TASK ITEM:
Below are some records; repeat them all exactly, minus the pictures.

──────────

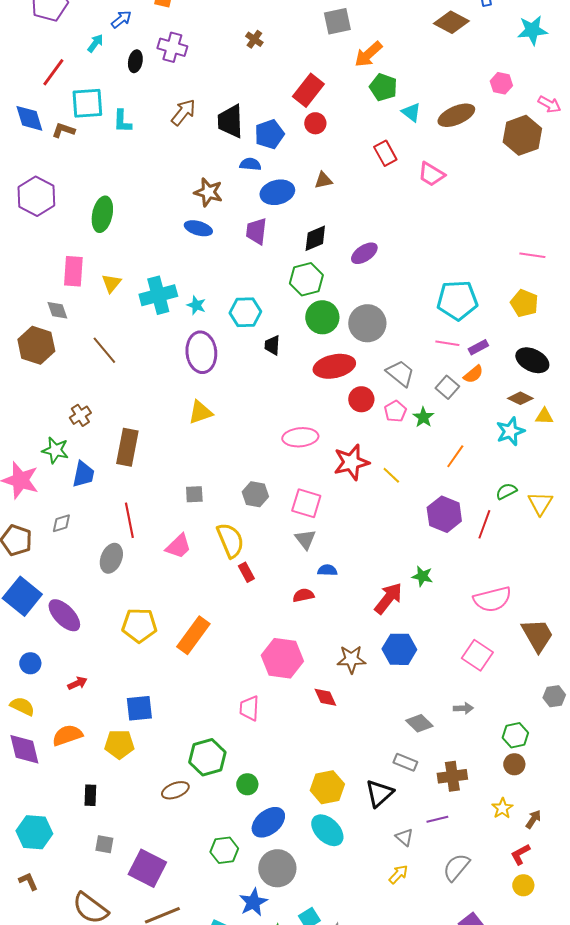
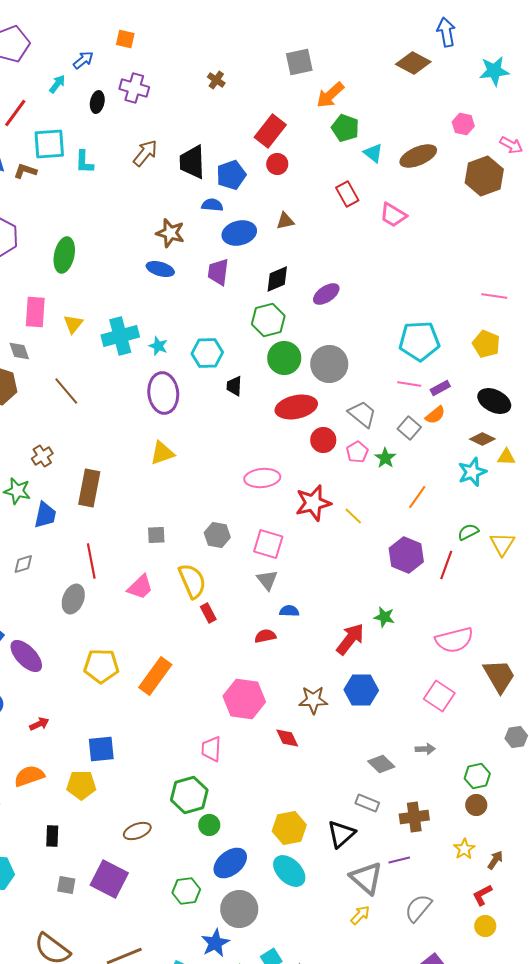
green hexagon: (207, 757) -> (189, 795), moved
gray triangle: (404, 837) -> (366, 878), size x1.8
purple square: (147, 868) -> (109, 879), moved

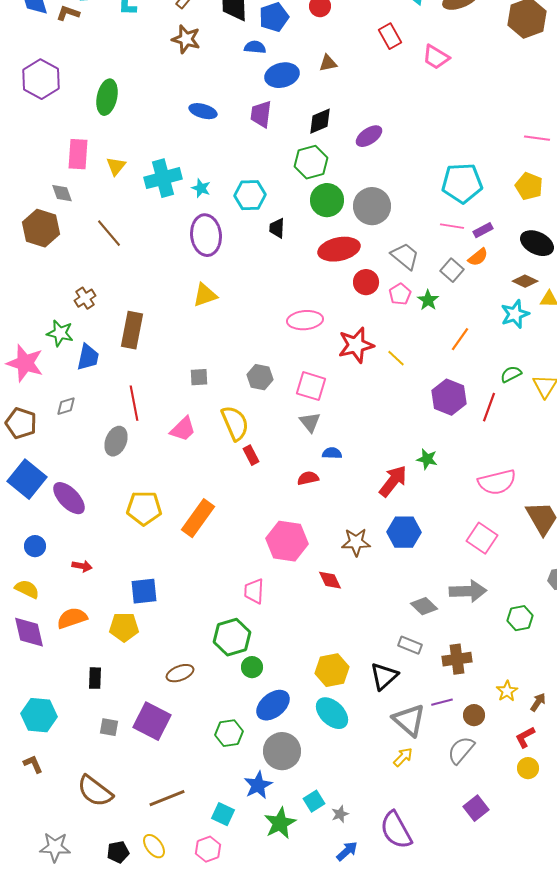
brown star: (170, 233) -> (186, 39), moved
red arrow: (39, 724) -> (82, 566), turned 36
gray arrow: (425, 749) -> (468, 591), size x1.8
brown circle: (476, 805) -> (474, 715), moved

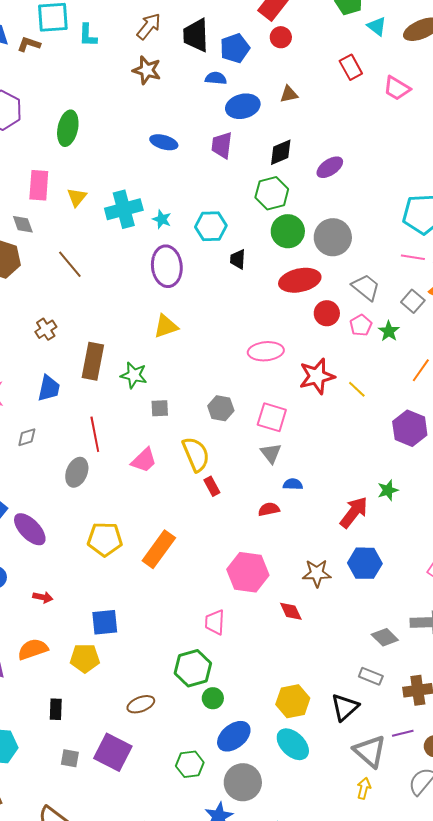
green star: (60, 333) -> (134, 375), moved
green star: (427, 459) -> (388, 490), turned -30
yellow arrow: (403, 757) -> (364, 788), turned -30

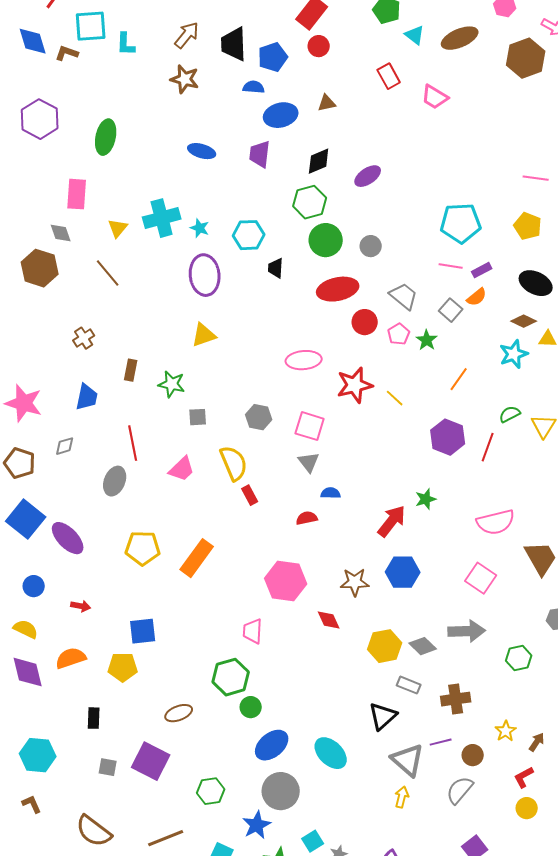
yellow triangle: (77, 197) -> (118, 228), moved
gray circle: (333, 237) -> (371, 246), size x0.6
brown rectangle: (93, 361) -> (131, 370), size x0.6
yellow hexagon: (293, 701) -> (385, 646), moved
green hexagon: (190, 764) -> (211, 791), moved

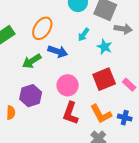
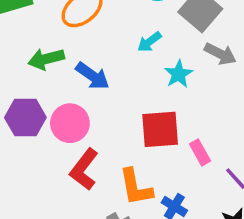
blue arrow: (58, 51) -> (93, 76), moved
pink circle: (68, 85) -> (70, 123), moved

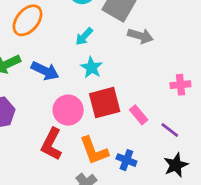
cyan star: (179, 74) -> (91, 67), moved
pink circle: (70, 123) -> (68, 110), moved

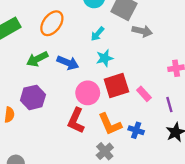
cyan star: (91, 67) -> (105, 58), turned 30
purple line: (170, 130) -> (169, 105), turned 40

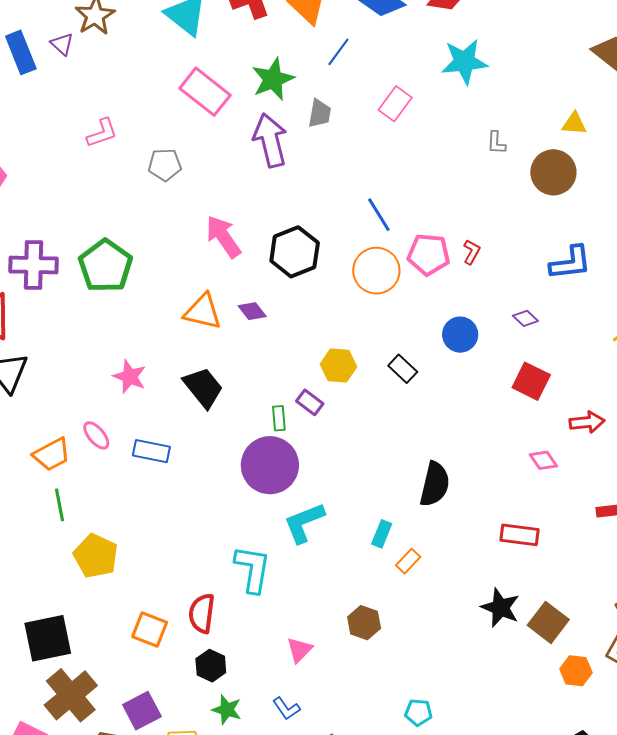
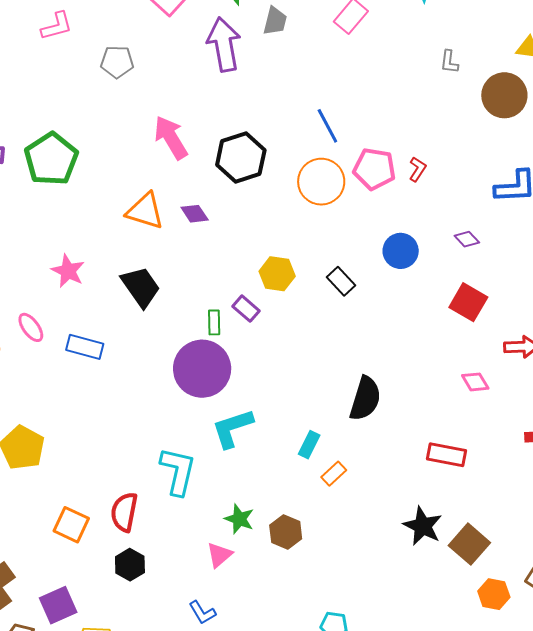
green star: (227, 710) -> (239, 519), moved

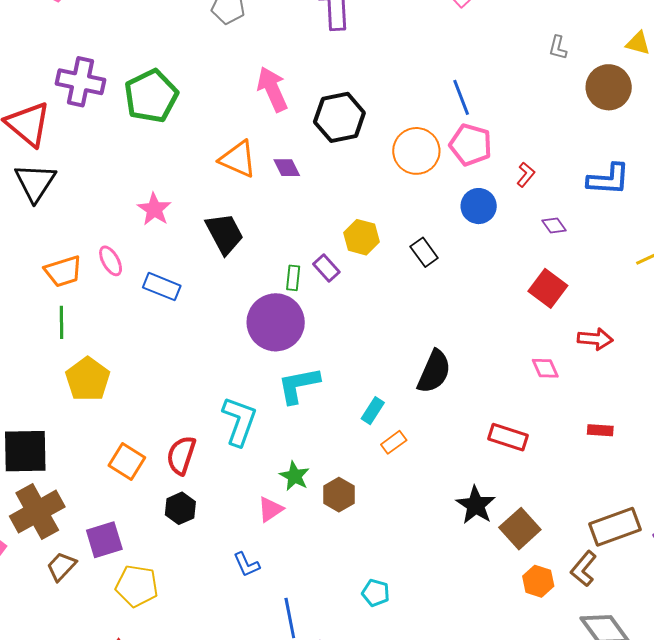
blue line: (327, 126) -> (461, 97), moved
red L-shape: (418, 169) -> (526, 175), moved
blue circle: (401, 251) -> (479, 206), moved

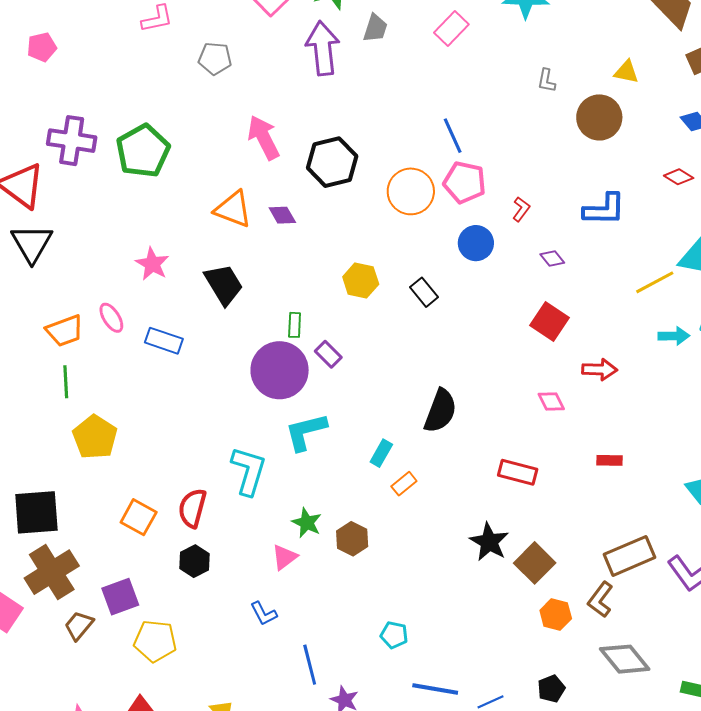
purple rectangle: (326, 268) -> (328, 354), moved

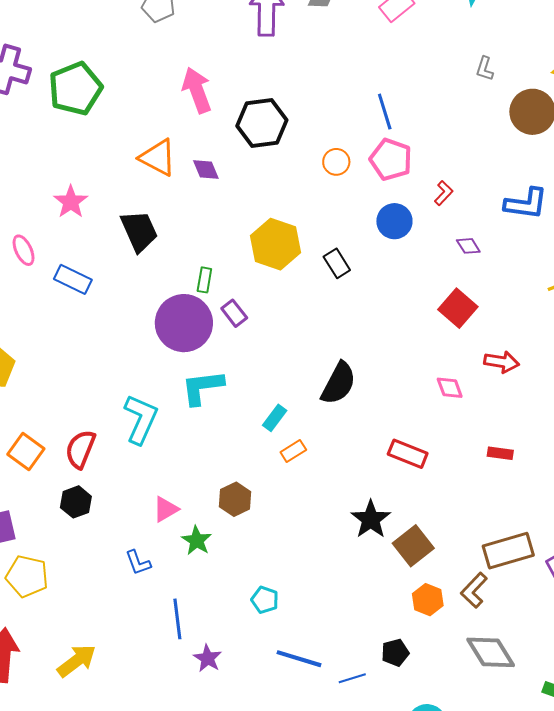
orange circle: (411, 191) -> (336, 162), size x0.6
yellow hexagon: (361, 281) -> (275, 244), size x1.4
green star: (307, 523) -> (197, 541), moved
black pentagon: (551, 689) -> (395, 653), moved

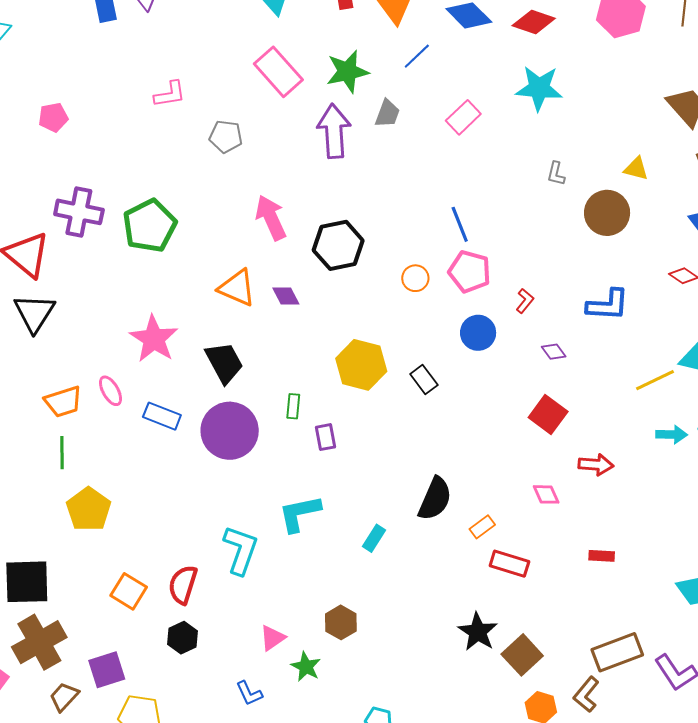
pink star: (71, 202) -> (154, 339), size x1.4
purple rectangle: (234, 313) -> (325, 437), turned 32
purple circle: (184, 323) -> (230, 431), moved
orange rectangle: (293, 451) -> (482, 527), moved

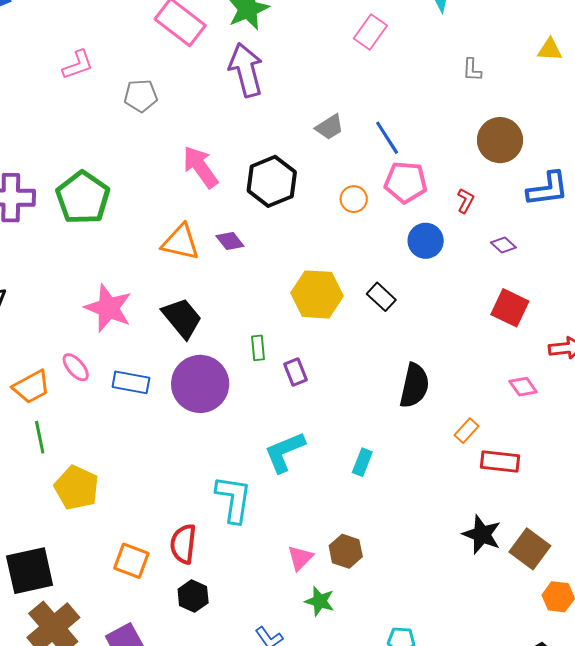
gray trapezoid: (387, 113) -> (330, 127), moved, turned 48
brown circle: (607, 213) -> (500, 140), moved
black semicircle: (435, 499) -> (414, 386), moved
pink triangle: (273, 638) -> (300, 558), moved

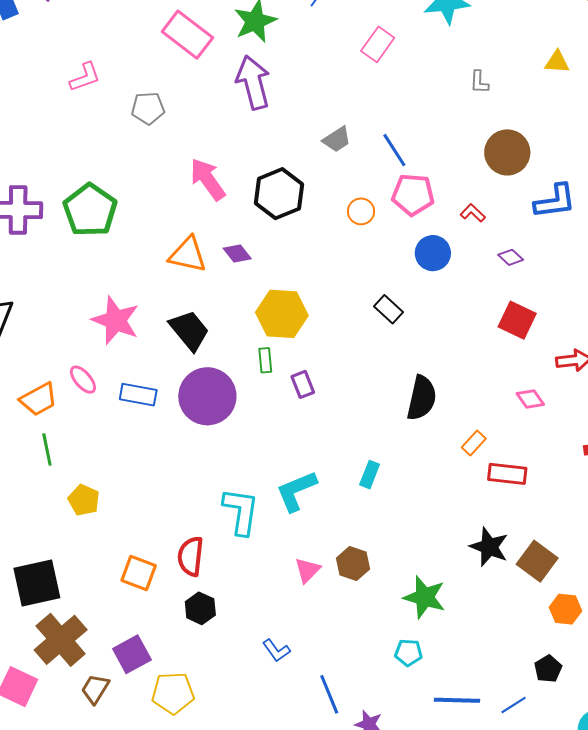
red L-shape: (466, 201) -> (473, 213), turned -75
yellow hexagon: (317, 294) -> (282, 314), moved
cyan L-shape: (285, 452) -> (296, 491), moved
yellow pentagon: (77, 488) -> (84, 500), size x0.7
green star: (320, 601) -> (425, 597), moved, size x1.4

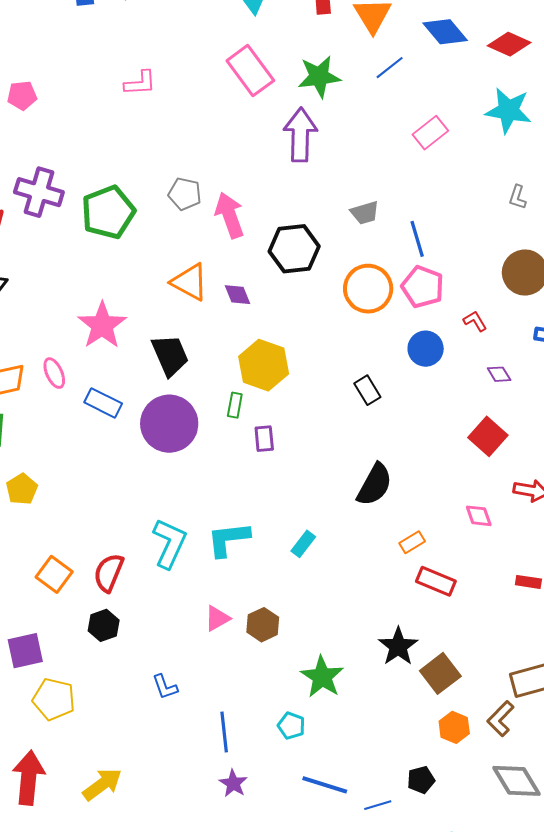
gray pentagon: (148, 108) -> (185, 194), moved
orange circle: (361, 211) -> (368, 289), size x1.8
blue line: (329, 694) -> (224, 732), moved

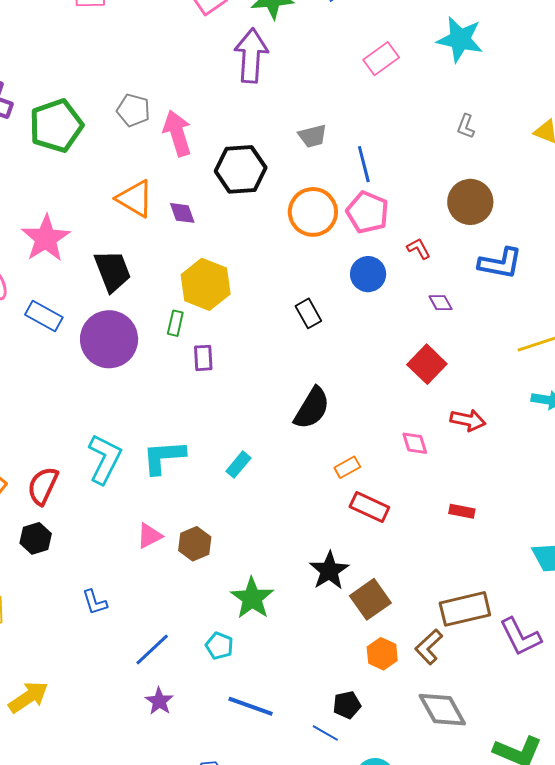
blue line: (224, 732) -> (152, 649), turned 51
blue line: (378, 805) -> (325, 733), moved, turned 44

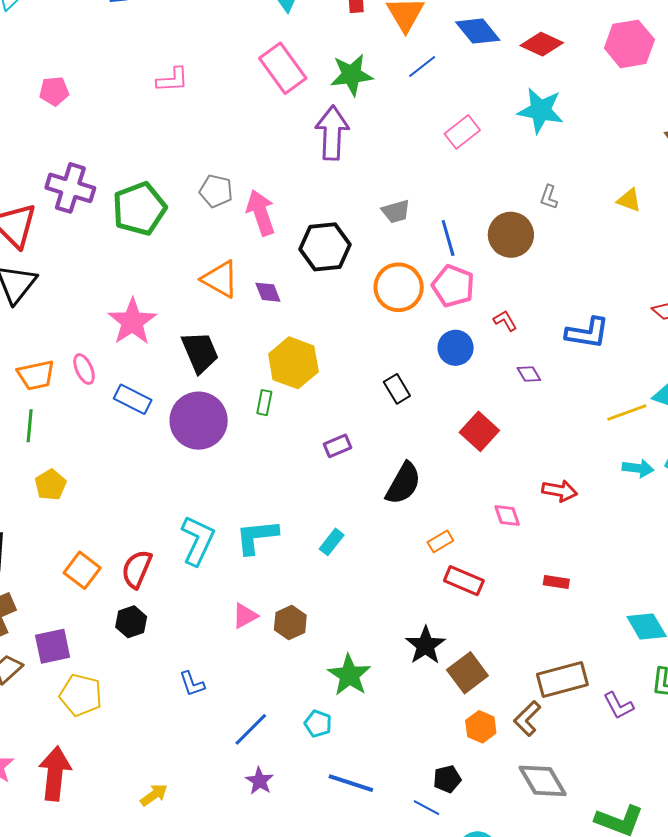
brown circle: (470, 202) -> (511, 235), moved
purple rectangle: (203, 358) -> (337, 446), moved, turned 72
red square: (427, 364) -> (479, 431), moved
purple L-shape: (520, 637) -> (619, 706), size x0.7
yellow arrow: (28, 697) -> (154, 795), moved, size x0.7

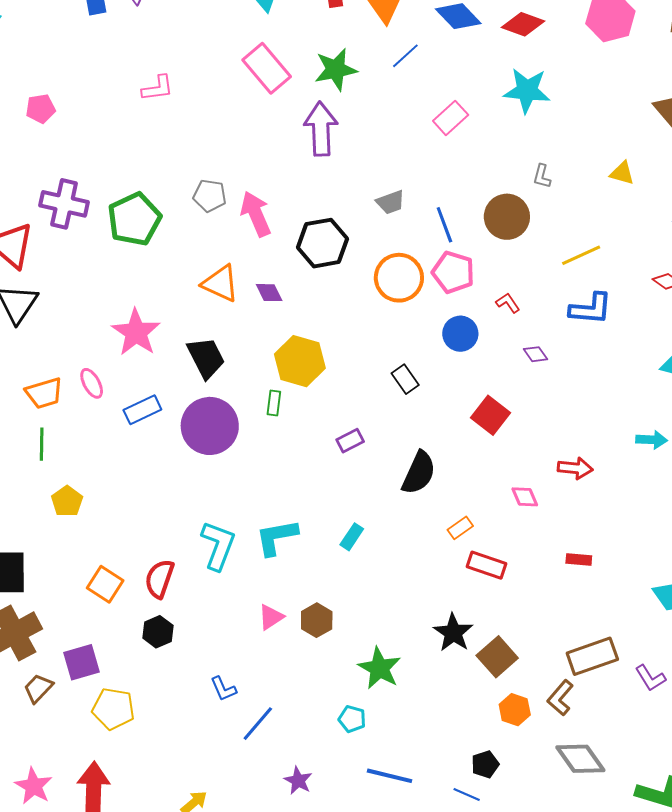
blue rectangle: (133, 399) -> (142, 410), turned -48
yellow line: (627, 412) -> (581, 255), moved
blue line: (251, 729) -> (258, 724), moved

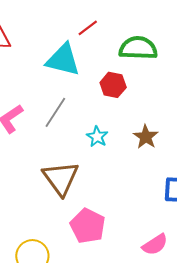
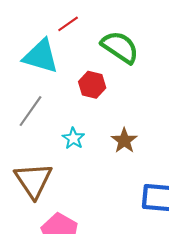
green semicircle: (138, 48) -> (120, 47), turned 30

──────────

OUTPUT FOR THIS EXERCISE:
green hexagon: (207, 757) -> (189, 795), moved
gray triangle: (404, 837) -> (366, 878), size x1.8
purple square: (147, 868) -> (109, 879), moved

brown star: (170, 233) -> (186, 39), moved
red arrow: (39, 724) -> (82, 566), turned 36
gray arrow: (425, 749) -> (468, 591), size x1.8
brown circle: (476, 805) -> (474, 715), moved

green star: (60, 333) -> (134, 375), moved
green star: (427, 459) -> (388, 490), turned -30
yellow arrow: (403, 757) -> (364, 788), turned -30

yellow triangle: (77, 197) -> (118, 228), moved
gray circle: (333, 237) -> (371, 246), size x0.6
brown rectangle: (93, 361) -> (131, 370), size x0.6
yellow hexagon: (293, 701) -> (385, 646), moved
green hexagon: (190, 764) -> (211, 791), moved

blue arrow: (58, 51) -> (93, 76), moved
pink circle: (68, 85) -> (70, 123), moved

cyan star: (179, 74) -> (91, 67), moved
pink circle: (70, 123) -> (68, 110), moved

cyan star: (91, 67) -> (105, 58), turned 30
purple line: (170, 130) -> (169, 105), turned 40

green star: (227, 710) -> (239, 519), moved

blue line: (327, 126) -> (461, 97), moved
red L-shape: (418, 169) -> (526, 175), moved
blue circle: (401, 251) -> (479, 206), moved

purple rectangle: (326, 268) -> (328, 354), moved

orange circle: (411, 191) -> (336, 162), size x0.6
yellow hexagon: (361, 281) -> (275, 244), size x1.4
green star: (307, 523) -> (197, 541), moved
black pentagon: (551, 689) -> (395, 653), moved

pink star: (71, 202) -> (154, 339), size x1.4
purple rectangle: (234, 313) -> (325, 437), turned 32
purple circle: (184, 323) -> (230, 431), moved
orange rectangle: (293, 451) -> (482, 527), moved

gray trapezoid: (387, 113) -> (330, 127), moved, turned 48
brown circle: (607, 213) -> (500, 140), moved
black semicircle: (435, 499) -> (414, 386), moved
pink triangle: (273, 638) -> (300, 558), moved

red L-shape: (466, 201) -> (473, 213), turned -75
yellow hexagon: (317, 294) -> (282, 314), moved
cyan L-shape: (285, 452) -> (296, 491), moved
yellow pentagon: (77, 488) -> (84, 500), size x0.7
green star: (320, 601) -> (425, 597), moved, size x1.4

gray pentagon: (148, 108) -> (185, 194), moved
orange circle: (361, 211) -> (368, 289), size x1.8
blue line: (329, 694) -> (224, 732), moved

blue line: (224, 732) -> (152, 649), turned 51
blue line: (378, 805) -> (325, 733), moved, turned 44

brown circle: (470, 202) -> (511, 235), moved
purple rectangle: (203, 358) -> (337, 446), moved, turned 72
red square: (427, 364) -> (479, 431), moved
purple L-shape: (520, 637) -> (619, 706), size x0.7
yellow arrow: (28, 697) -> (154, 795), moved, size x0.7

blue rectangle: (133, 399) -> (142, 410), turned -48
yellow line: (627, 412) -> (581, 255), moved
blue line: (251, 729) -> (258, 724), moved

green semicircle: (138, 48) -> (120, 47), turned 30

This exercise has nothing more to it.